**TASK GOAL:** Please repeat exactly the lines from the one containing "IC1 pin out: n1 -> n7" to the end of the entries below, both included, and omit all pictures.

**EXTRACTED MATERIAL:**
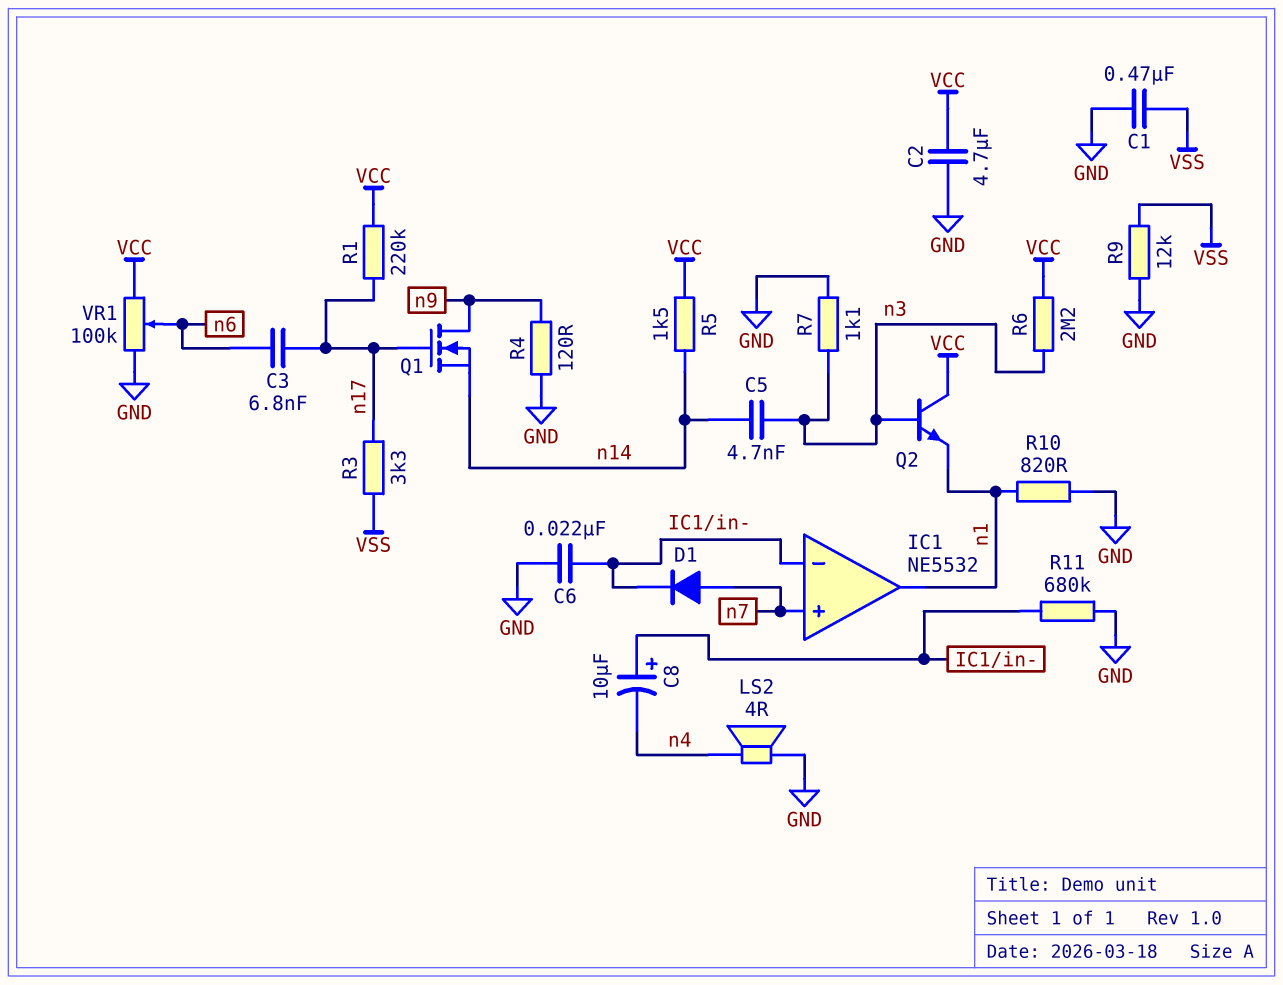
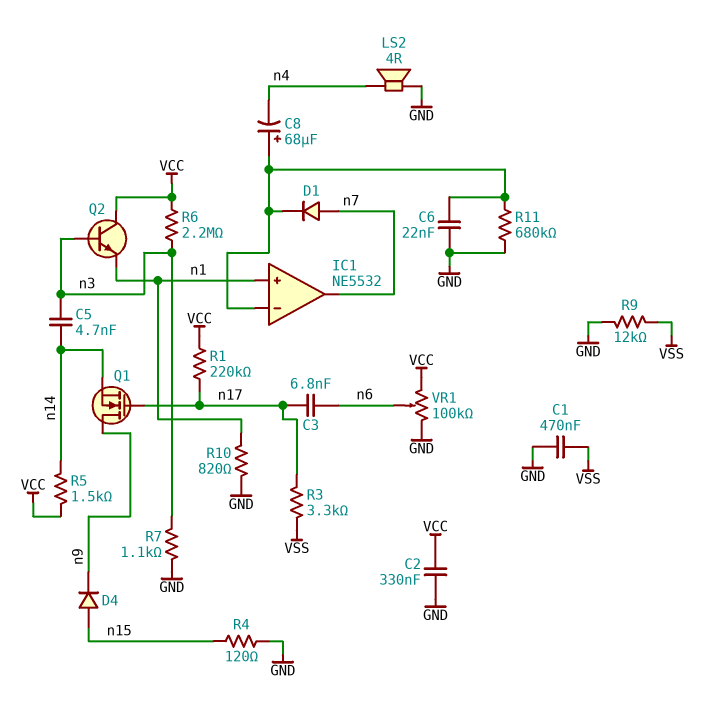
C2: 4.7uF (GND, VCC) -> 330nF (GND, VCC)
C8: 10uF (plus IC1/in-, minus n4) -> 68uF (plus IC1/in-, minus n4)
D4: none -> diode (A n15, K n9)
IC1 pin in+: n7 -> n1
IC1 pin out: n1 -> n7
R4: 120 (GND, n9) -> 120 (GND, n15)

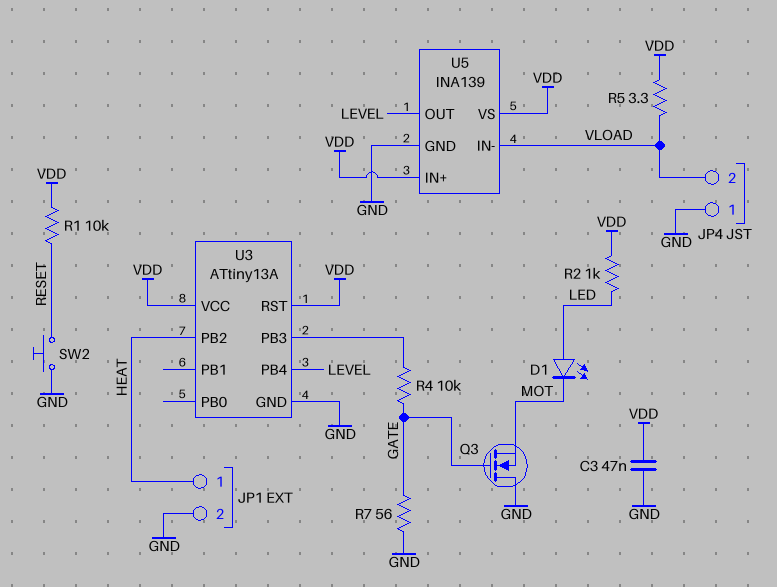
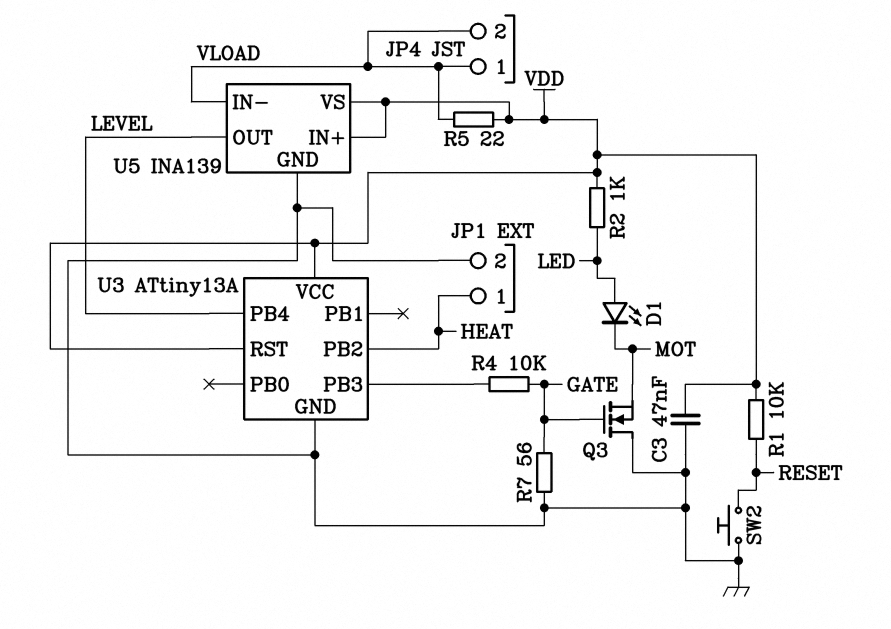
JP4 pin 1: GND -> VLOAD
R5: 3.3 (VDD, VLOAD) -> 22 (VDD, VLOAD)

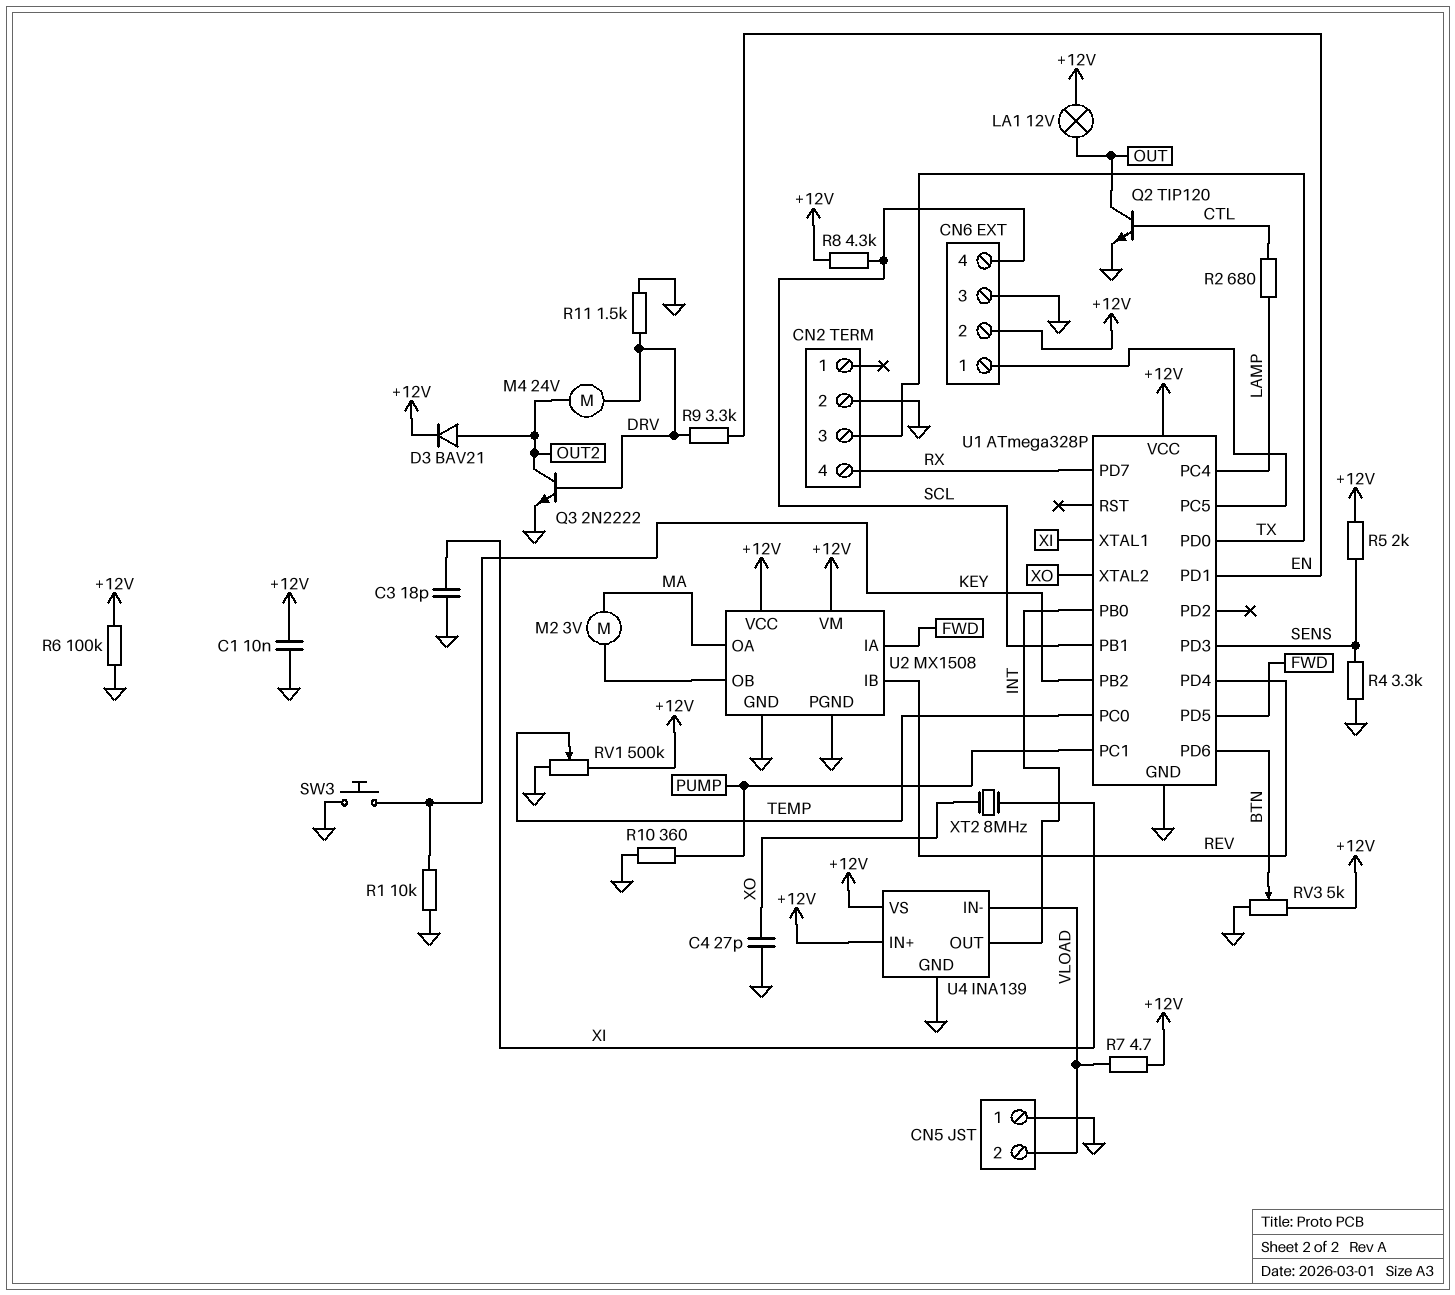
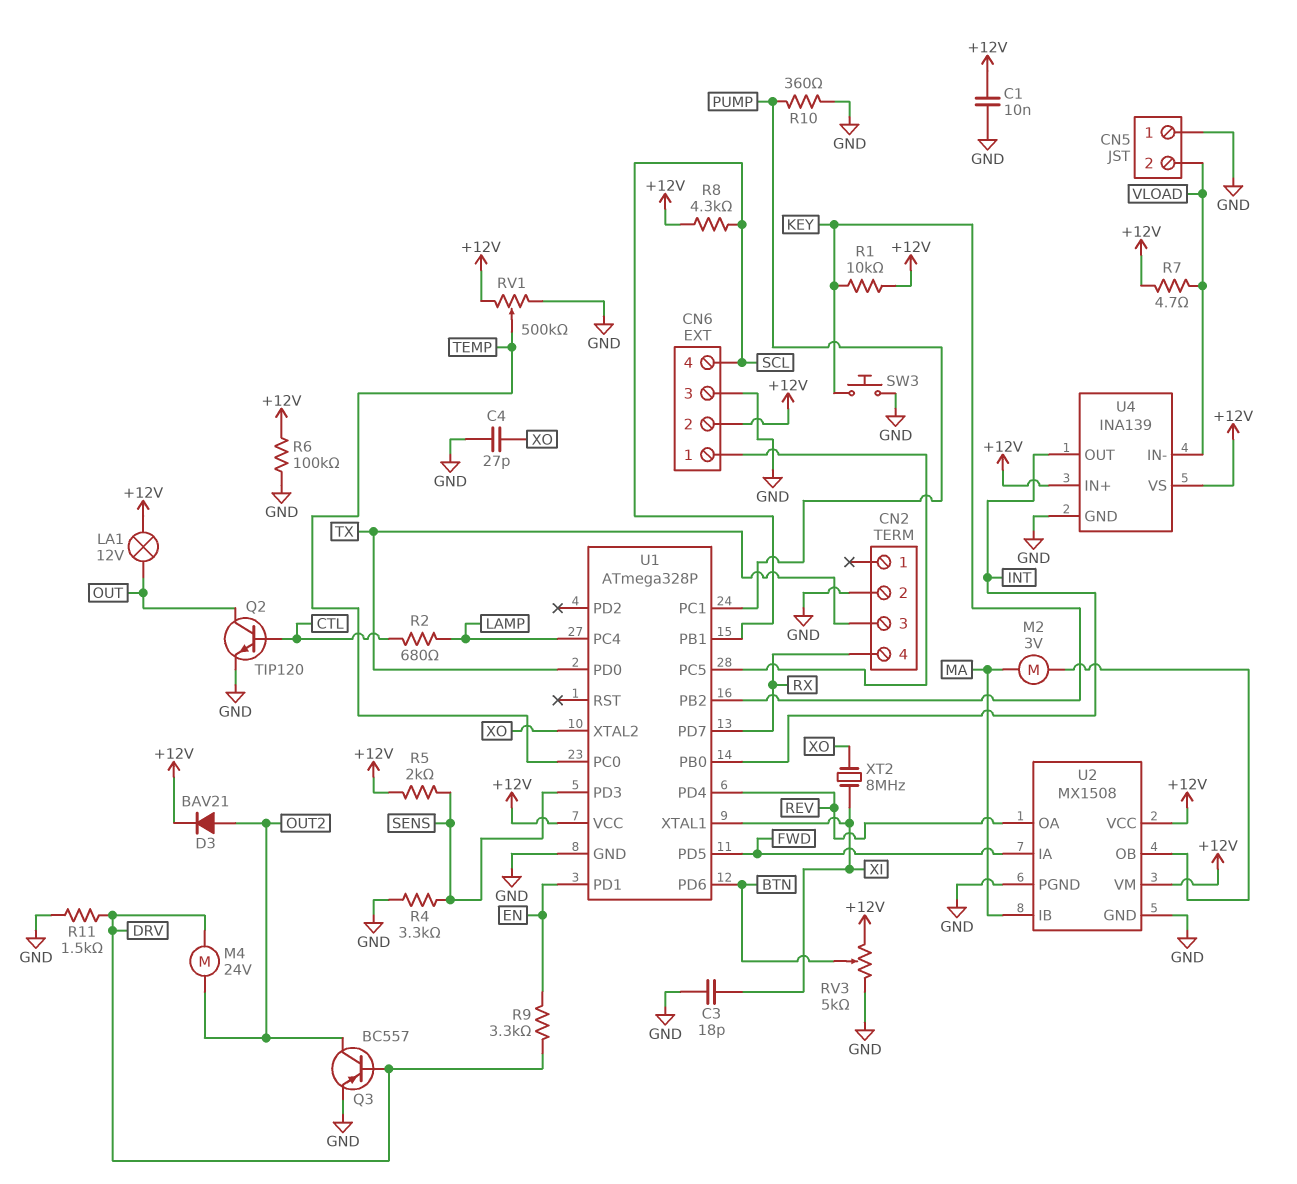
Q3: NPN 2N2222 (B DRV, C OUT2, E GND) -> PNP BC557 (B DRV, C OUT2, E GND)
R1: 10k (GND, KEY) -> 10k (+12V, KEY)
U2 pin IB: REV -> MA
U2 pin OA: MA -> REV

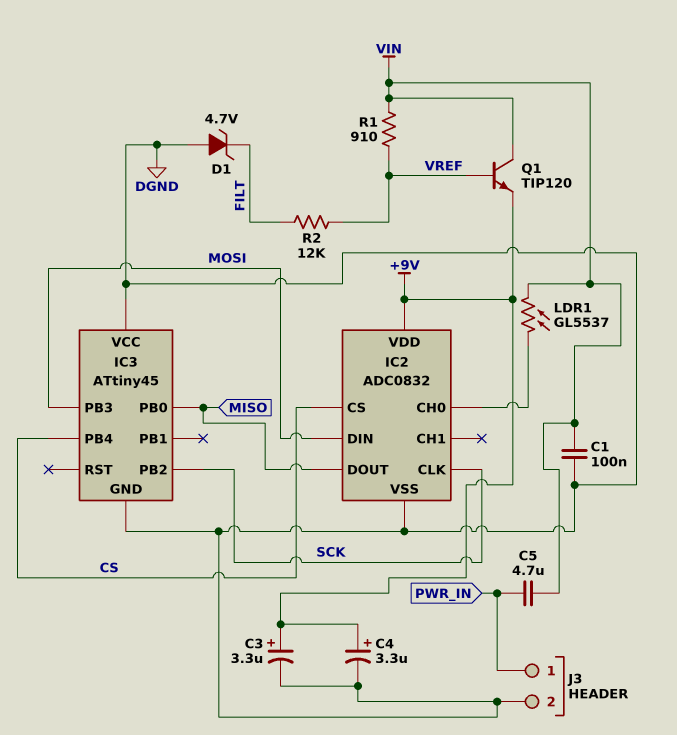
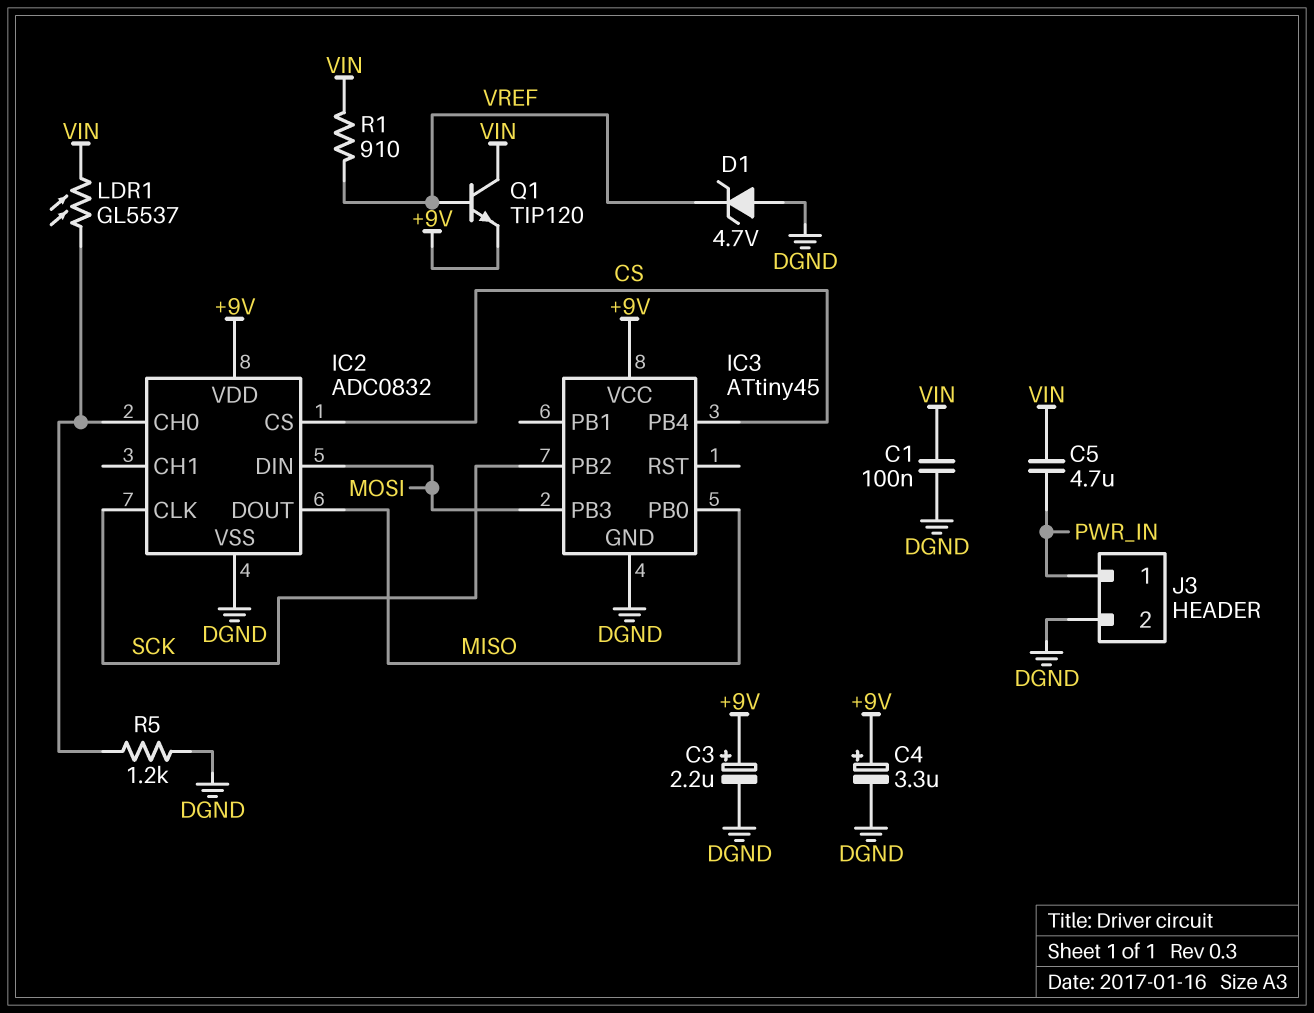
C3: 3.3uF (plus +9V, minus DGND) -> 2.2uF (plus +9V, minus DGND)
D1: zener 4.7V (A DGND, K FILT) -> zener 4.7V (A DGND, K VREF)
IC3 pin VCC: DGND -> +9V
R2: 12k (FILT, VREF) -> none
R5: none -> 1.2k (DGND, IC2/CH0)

**FINISHED TASK:**
IC1 pin out: n1 -> n7
R4: 120 (GND, n9) -> 120 (GND, n15)

JP4 pin 1: GND -> VLOAD
R5: 3.3 (VDD, VLOAD) -> 22 (VDD, VLOAD)

Q3: NPN 2N2222 (B DRV, C OUT2, E GND) -> PNP BC557 (B DRV, C OUT2, E GND)
R1: 10k (GND, KEY) -> 10k (+12V, KEY)
U2 pin IB: REV -> MA
U2 pin OA: MA -> REV

C3: 3.3uF (plus +9V, minus DGND) -> 2.2uF (plus +9V, minus DGND)
D1: zener 4.7V (A DGND, K FILT) -> zener 4.7V (A DGND, K VREF)
IC3 pin VCC: DGND -> +9V
R2: 12k (FILT, VREF) -> none
R5: none -> 1.2k (DGND, IC2/CH0)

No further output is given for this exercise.